Task details: Please count the lines in the records below that contain the string "click", and reply with that number alone.

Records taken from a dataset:
------
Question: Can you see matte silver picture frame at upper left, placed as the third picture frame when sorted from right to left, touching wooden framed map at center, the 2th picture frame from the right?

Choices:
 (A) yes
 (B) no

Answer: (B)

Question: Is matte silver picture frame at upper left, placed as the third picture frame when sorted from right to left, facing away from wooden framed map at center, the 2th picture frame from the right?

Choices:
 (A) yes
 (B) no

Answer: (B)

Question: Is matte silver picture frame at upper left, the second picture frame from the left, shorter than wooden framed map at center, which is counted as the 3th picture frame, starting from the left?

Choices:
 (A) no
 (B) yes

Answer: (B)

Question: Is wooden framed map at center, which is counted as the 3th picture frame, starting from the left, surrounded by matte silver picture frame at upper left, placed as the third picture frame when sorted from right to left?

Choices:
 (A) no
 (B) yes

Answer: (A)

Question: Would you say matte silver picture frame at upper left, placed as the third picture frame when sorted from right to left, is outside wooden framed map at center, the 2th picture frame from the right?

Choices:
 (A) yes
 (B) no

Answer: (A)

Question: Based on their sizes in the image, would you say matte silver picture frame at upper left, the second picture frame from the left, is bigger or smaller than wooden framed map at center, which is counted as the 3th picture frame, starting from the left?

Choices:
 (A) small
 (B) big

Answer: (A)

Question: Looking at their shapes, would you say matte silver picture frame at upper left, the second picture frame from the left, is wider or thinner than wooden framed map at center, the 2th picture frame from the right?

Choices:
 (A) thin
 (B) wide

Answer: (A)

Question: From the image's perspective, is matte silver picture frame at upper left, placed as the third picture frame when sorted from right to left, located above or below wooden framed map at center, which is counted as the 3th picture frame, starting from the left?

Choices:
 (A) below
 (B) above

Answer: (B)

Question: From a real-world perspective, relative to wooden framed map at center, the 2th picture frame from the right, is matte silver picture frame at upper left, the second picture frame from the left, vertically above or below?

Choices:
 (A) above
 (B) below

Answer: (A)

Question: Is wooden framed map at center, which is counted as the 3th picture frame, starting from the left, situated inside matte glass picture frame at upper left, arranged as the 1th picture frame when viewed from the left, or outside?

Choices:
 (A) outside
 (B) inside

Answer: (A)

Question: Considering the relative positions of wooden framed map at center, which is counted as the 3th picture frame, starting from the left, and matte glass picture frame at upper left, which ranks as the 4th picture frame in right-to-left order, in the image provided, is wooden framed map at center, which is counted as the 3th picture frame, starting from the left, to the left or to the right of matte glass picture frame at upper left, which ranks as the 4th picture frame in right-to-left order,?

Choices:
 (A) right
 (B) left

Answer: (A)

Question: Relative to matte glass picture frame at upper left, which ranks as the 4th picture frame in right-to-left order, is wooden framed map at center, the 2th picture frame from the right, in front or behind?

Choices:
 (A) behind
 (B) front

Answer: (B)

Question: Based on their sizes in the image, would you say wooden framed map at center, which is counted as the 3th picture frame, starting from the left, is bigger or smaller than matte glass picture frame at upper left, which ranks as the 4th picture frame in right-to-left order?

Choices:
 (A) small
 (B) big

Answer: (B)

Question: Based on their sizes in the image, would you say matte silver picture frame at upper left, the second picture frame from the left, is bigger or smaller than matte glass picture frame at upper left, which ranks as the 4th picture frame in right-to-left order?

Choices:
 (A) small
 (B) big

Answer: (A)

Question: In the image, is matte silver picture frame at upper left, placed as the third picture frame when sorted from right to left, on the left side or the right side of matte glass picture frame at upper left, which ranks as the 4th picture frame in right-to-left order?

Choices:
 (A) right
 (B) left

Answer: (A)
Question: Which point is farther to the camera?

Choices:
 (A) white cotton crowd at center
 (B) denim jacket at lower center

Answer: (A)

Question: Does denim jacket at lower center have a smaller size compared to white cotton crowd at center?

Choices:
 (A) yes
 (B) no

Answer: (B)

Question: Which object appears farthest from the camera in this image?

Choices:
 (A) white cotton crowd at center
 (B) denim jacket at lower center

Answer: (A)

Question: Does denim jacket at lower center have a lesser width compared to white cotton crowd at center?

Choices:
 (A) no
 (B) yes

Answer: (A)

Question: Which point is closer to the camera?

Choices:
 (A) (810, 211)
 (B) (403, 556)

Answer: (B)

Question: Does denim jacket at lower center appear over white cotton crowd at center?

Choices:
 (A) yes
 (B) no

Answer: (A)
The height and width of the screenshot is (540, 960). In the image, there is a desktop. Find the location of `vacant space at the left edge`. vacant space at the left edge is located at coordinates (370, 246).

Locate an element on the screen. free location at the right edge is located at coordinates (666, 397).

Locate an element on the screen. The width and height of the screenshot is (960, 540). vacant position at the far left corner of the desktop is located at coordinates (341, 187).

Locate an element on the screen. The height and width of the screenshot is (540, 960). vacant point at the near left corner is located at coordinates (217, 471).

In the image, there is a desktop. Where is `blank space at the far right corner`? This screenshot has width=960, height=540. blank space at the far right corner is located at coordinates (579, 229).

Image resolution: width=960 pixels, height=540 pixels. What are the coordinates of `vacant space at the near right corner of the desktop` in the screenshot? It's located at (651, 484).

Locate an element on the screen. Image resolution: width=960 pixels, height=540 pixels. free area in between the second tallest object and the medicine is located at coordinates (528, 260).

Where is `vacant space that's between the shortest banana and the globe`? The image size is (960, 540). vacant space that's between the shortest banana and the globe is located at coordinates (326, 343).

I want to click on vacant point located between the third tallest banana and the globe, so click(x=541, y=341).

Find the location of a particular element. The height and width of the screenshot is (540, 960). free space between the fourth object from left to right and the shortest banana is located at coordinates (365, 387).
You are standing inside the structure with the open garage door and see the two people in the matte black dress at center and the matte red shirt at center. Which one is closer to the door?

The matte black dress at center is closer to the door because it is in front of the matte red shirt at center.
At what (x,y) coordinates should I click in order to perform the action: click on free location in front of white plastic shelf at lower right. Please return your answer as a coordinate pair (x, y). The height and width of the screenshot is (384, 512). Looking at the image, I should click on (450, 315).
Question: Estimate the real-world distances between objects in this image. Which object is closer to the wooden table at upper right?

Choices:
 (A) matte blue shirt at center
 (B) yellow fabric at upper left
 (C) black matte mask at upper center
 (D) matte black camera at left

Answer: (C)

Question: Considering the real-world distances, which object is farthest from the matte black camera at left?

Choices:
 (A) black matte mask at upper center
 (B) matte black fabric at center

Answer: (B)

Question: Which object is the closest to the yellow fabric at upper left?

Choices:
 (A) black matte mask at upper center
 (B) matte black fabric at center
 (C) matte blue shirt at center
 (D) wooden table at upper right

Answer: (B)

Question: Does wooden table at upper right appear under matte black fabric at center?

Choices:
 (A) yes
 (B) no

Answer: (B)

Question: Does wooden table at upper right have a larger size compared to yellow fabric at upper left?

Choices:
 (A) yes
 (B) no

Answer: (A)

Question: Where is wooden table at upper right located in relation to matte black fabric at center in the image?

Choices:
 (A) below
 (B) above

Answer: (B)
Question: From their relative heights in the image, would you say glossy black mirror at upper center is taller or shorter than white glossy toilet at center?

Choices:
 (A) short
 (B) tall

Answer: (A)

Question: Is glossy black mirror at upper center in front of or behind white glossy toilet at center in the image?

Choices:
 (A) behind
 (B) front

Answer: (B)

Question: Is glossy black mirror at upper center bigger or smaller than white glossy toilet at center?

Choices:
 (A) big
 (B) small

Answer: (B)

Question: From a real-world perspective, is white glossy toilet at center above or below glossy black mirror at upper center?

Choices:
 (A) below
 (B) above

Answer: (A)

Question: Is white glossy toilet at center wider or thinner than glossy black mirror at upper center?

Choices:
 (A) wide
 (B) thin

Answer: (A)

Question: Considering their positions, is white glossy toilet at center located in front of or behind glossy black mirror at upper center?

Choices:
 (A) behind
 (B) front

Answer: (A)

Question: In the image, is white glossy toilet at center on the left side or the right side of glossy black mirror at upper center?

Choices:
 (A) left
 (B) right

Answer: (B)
------
Problem solution: 2